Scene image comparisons
[Start of section]

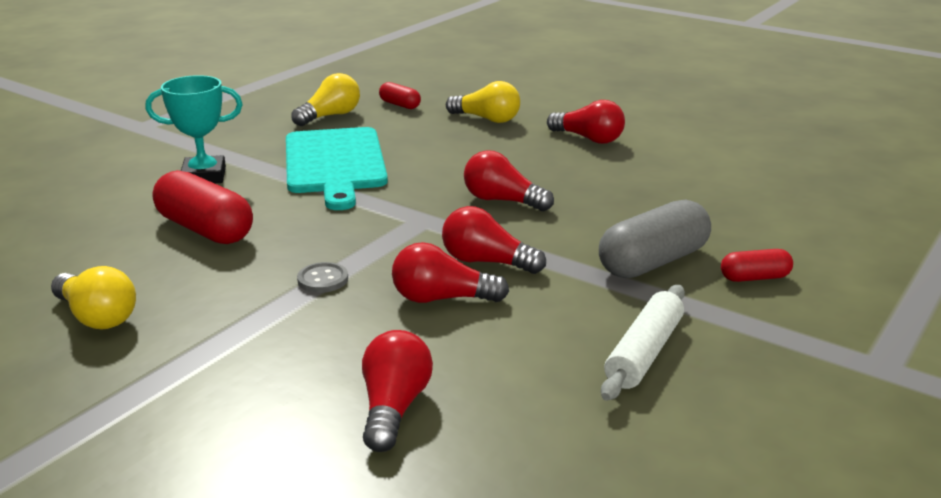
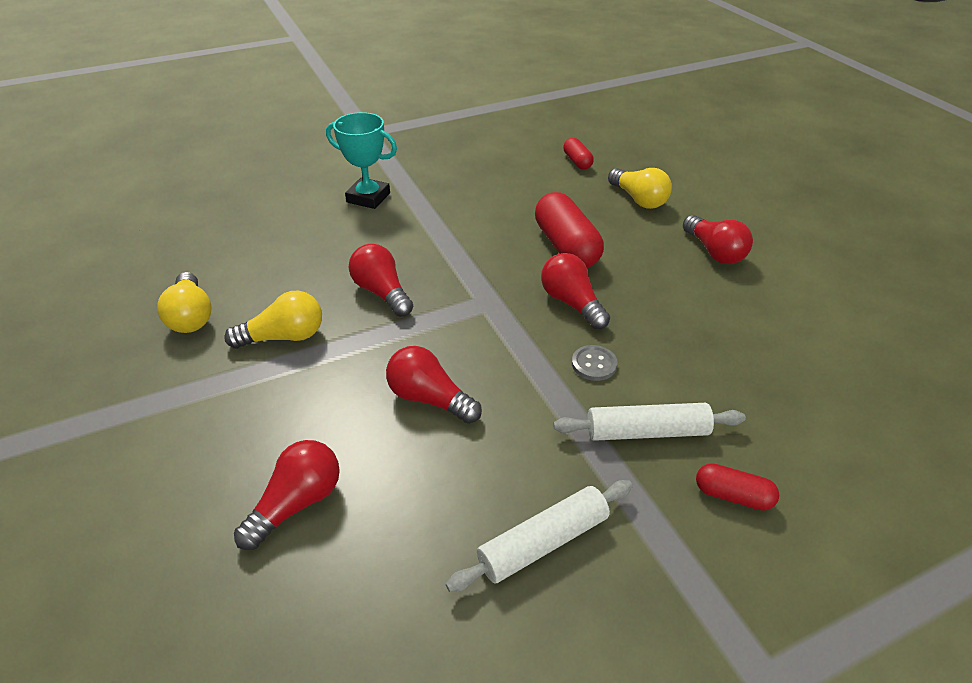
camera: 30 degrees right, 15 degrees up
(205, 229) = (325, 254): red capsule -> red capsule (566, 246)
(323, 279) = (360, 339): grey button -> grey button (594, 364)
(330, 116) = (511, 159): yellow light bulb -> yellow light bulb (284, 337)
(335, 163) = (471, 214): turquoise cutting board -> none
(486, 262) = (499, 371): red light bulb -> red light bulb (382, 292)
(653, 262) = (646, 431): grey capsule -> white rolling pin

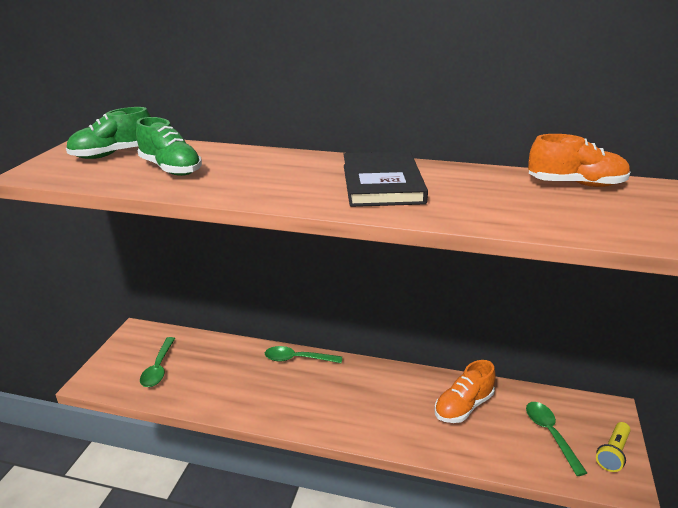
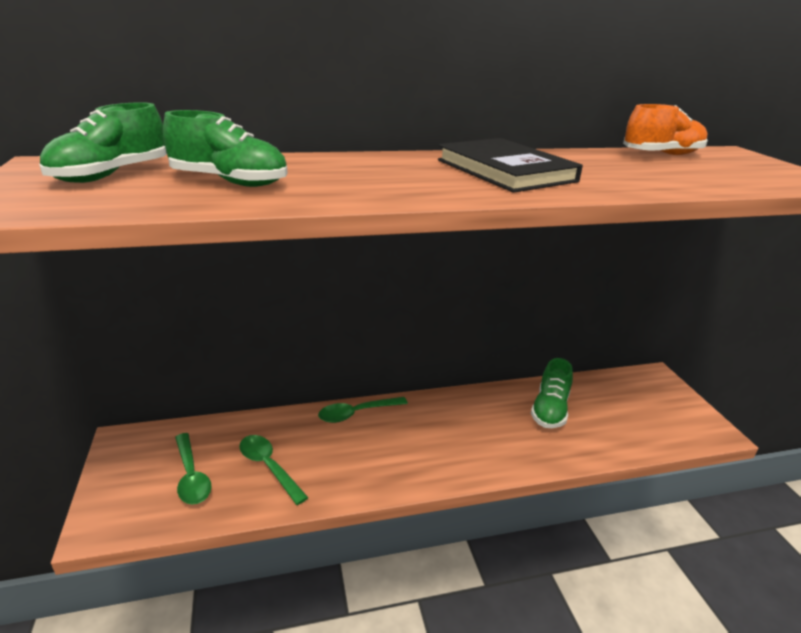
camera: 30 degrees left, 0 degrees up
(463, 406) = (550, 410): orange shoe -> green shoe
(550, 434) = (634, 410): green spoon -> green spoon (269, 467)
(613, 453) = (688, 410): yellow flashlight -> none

[End of section]

▶ Job item
Please print the entries shown above again, exactly, and skip the pictures.

▶ Finished exercise
camera: 30 degrees right, 15 degrees up
(205, 229) = (325, 254): red capsule -> red capsule (566, 246)
(323, 279) = (360, 339): grey button -> grey button (594, 364)
(330, 116) = (511, 159): yellow light bulb -> yellow light bulb (284, 337)
(335, 163) = (471, 214): turquoise cutting board -> none
(486, 262) = (499, 371): red light bulb -> red light bulb (382, 292)
(653, 262) = (646, 431): grey capsule -> white rolling pin

camera: 30 degrees left, 0 degrees up
(463, 406) = (550, 410): orange shoe -> green shoe
(550, 434) = (634, 410): green spoon -> green spoon (269, 467)
(613, 453) = (688, 410): yellow flashlight -> none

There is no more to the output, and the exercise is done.